*** Information given Section Begins ***

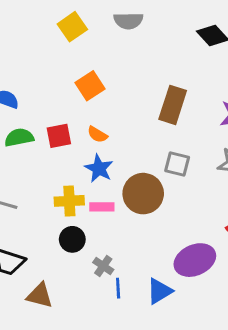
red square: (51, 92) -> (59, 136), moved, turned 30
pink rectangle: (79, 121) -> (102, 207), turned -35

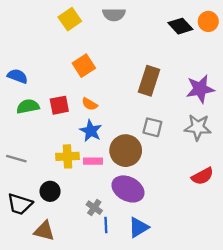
black circle: (72, 239) -> (50, 191), moved
purple ellipse: (195, 260) -> (128, 189), moved, turned 52

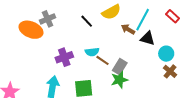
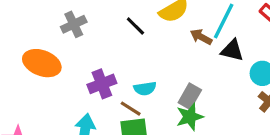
orange ellipse: (31, 30) -> (42, 63), moved
cyan semicircle: (92, 52) -> (145, 89), moved
brown line: (102, 60) -> (131, 109), moved

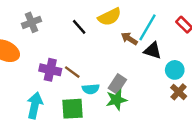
purple cross: (102, 84) -> (50, 70), turned 30
cyan semicircle: (145, 89) -> (91, 89), moved
brown line: (131, 109) -> (72, 72), moved

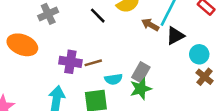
black triangle: (153, 51) -> (175, 36), turned -42
brown line: (72, 72) -> (93, 63), turned -49

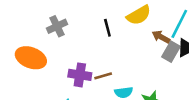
black line: (98, 16) -> (107, 28), turned 30
gray rectangle: (141, 72) -> (171, 52), moved

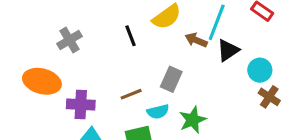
gray rectangle: (171, 52) -> (171, 79), moved
purple cross: (80, 75) -> (81, 105), moved

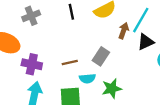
black line: (130, 36) -> (71, 12), moved
brown arrow: (196, 40) -> (124, 31), turned 77

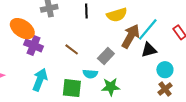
brown arrow: (124, 31) -> (131, 36), size x1.6
brown line: (70, 63) -> (72, 49), moved, turned 40
purple cross: (32, 64) -> (34, 45), moved

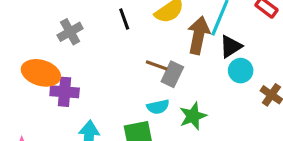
brown line: (72, 49) -> (157, 65), moved
cyan circle: (165, 70) -> (241, 71), moved

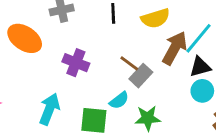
purple cross: (65, 92) -> (76, 63), moved
cyan semicircle: (158, 107) -> (119, 100), turned -42

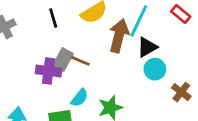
purple cross: (76, 63) -> (48, 71), moved
gray rectangle: (141, 76) -> (63, 60), moved

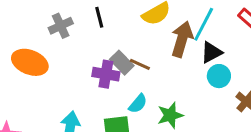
black line: (53, 18) -> (99, 17), moved
gray rectangle: (63, 60) -> (122, 63), turned -75

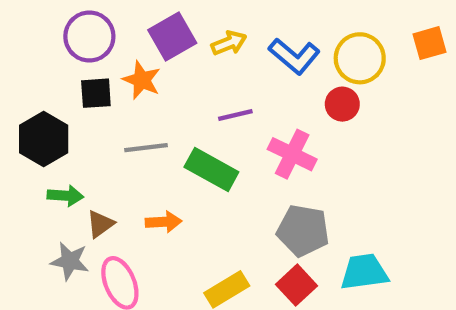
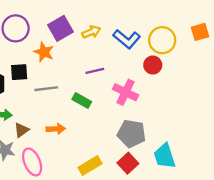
black square: (96, 93) -> (19, 72), moved
green rectangle: (211, 169) -> (82, 100), size x0.7
cyan trapezoid: (364, 272) -> (165, 156), turned -100

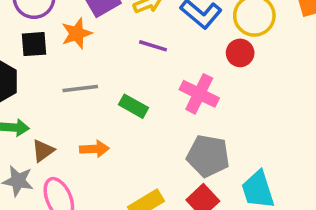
orange star: (44, 52) -> (77, 33), turned 30
purple line: (95, 71) -> (153, 46), moved, turned 30
black square: (19, 72) -> (34, 44), moved

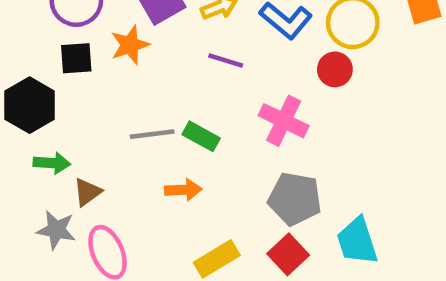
gray line: (80, 88) -> (152, 134), moved
orange arrow: (94, 149) -> (183, 190), moved

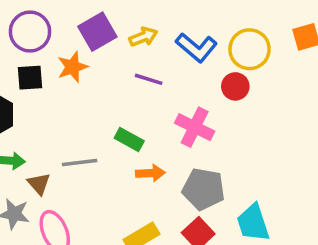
gray line: (152, 134) -> (80, 163), moved
orange arrow: (183, 190) -> (150, 173), moved
brown triangle: (87, 192) -> (39, 184), turned -35

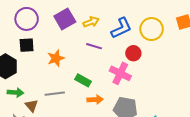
blue L-shape: (196, 47) -> (121, 28), turned -65
orange star: (72, 67) -> (56, 58), moved
red circle: (235, 86) -> (133, 53), moved

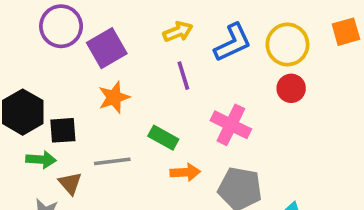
purple square: (65, 19) -> (107, 48), moved
black square: (27, 45) -> (63, 130), moved
purple line: (94, 46) -> (183, 76), turned 56
red circle: (133, 53) -> (291, 88), moved

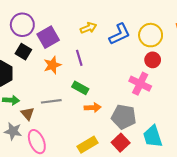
purple line: (183, 76) -> (79, 58), moved
pink cross: (231, 125) -> (140, 84), moved
black square: (63, 130) -> (23, 52), moved, turned 35

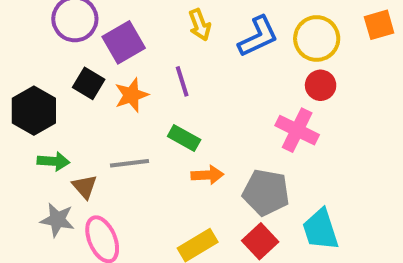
yellow arrow: (89, 28) -> (200, 25), turned 91
black square: (23, 52) -> (89, 83), moved

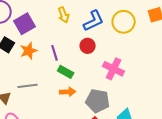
purple line: (182, 81) -> (55, 53), moved
red circle: (321, 85) -> (88, 46), moved
green rectangle: (184, 138) -> (66, 72), moved

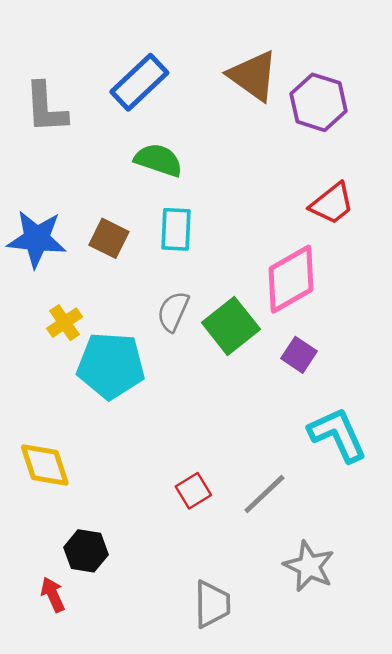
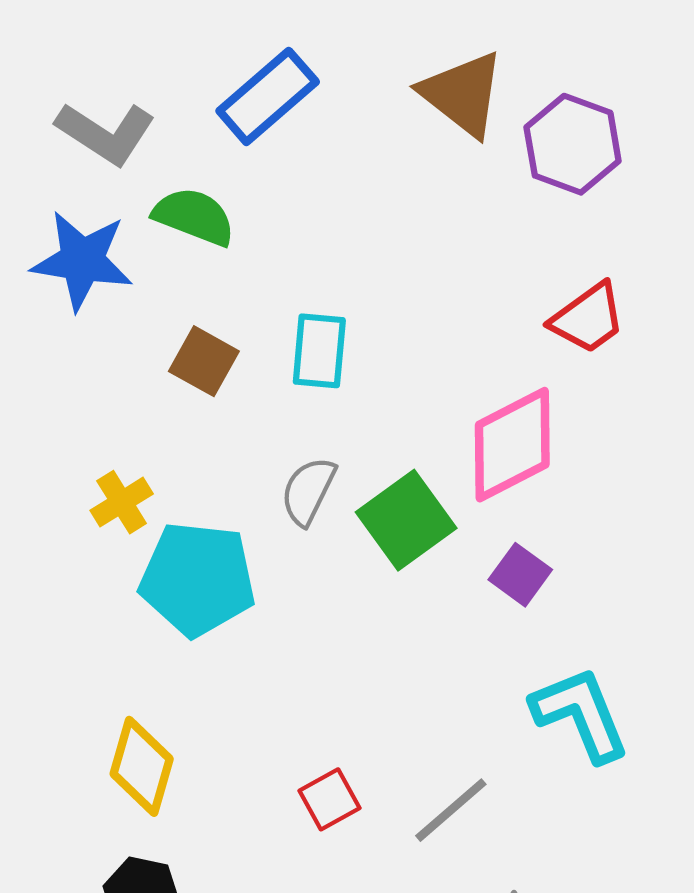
gray L-shape: (46, 108) -> (106, 133), turned -56
green semicircle: (158, 160) -> (194, 216), moved
blue star: (37, 239) -> (82, 260), moved
yellow diamond: (45, 465) -> (142, 766), moved, turned 32

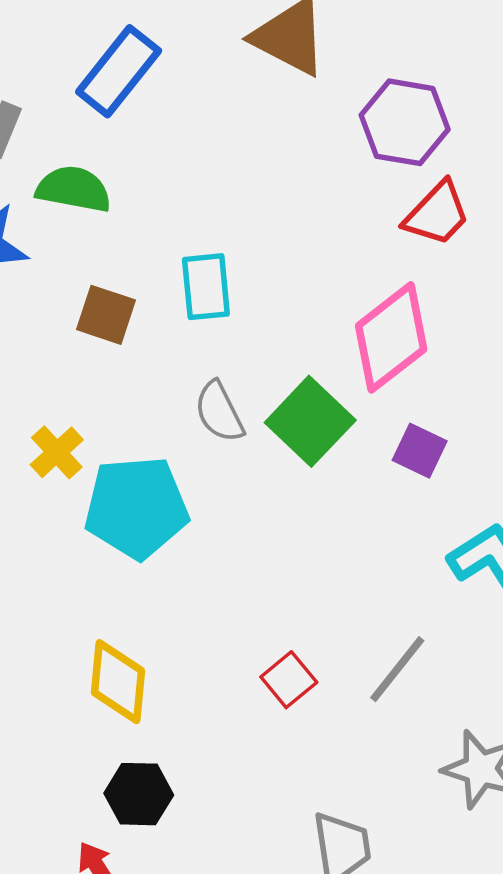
purple hexagon: (573, 144) -> (405, 122), moved
gray semicircle: (308, 491) -> (219, 412), turned -42

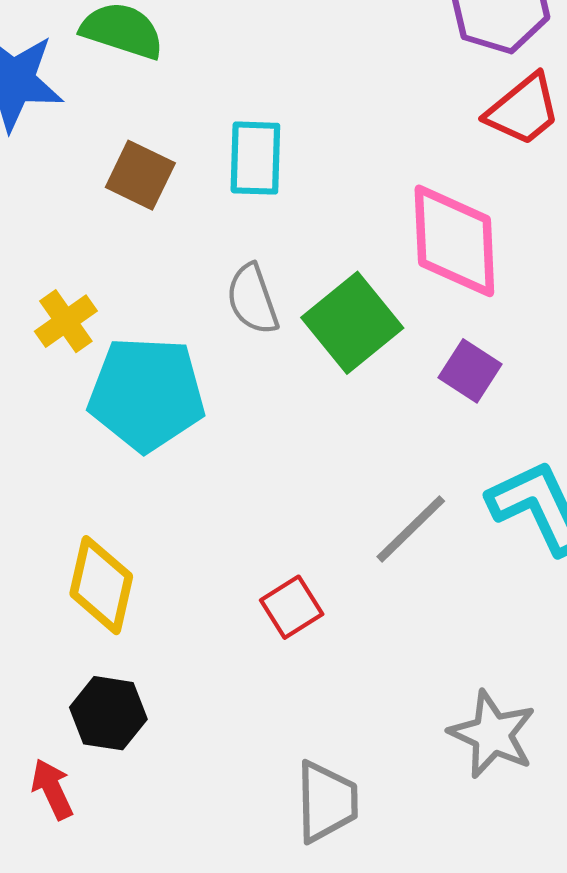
pink diamond: (391, 337) -> (454, 241), turned -62
gray line: (397, 669) -> (411, 529), moved

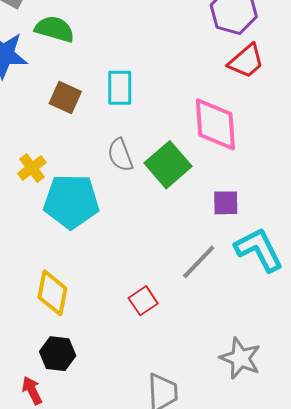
purple square: (470, 371) -> (226, 203), moved, turned -32

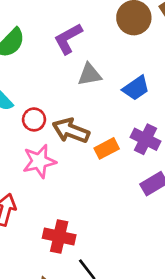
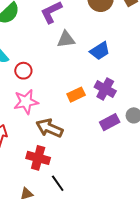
brown arrow: (71, 131) -> (50, 128), moved

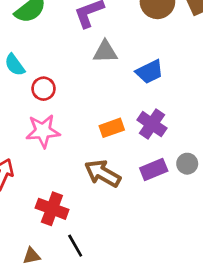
brown arrow: (50, 128) -> (103, 173), moved

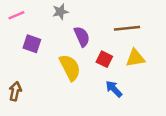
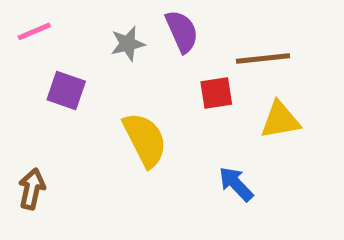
gray star: (60, 12) -> (128, 44), moved
purple semicircle: (82, 37) -> (182, 31), moved
red square: (104, 59) -> (216, 93), moved, turned -35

*** Information given Section Ends ***

Please give the number of lines in the entries above that hold "shape", with no other text.

2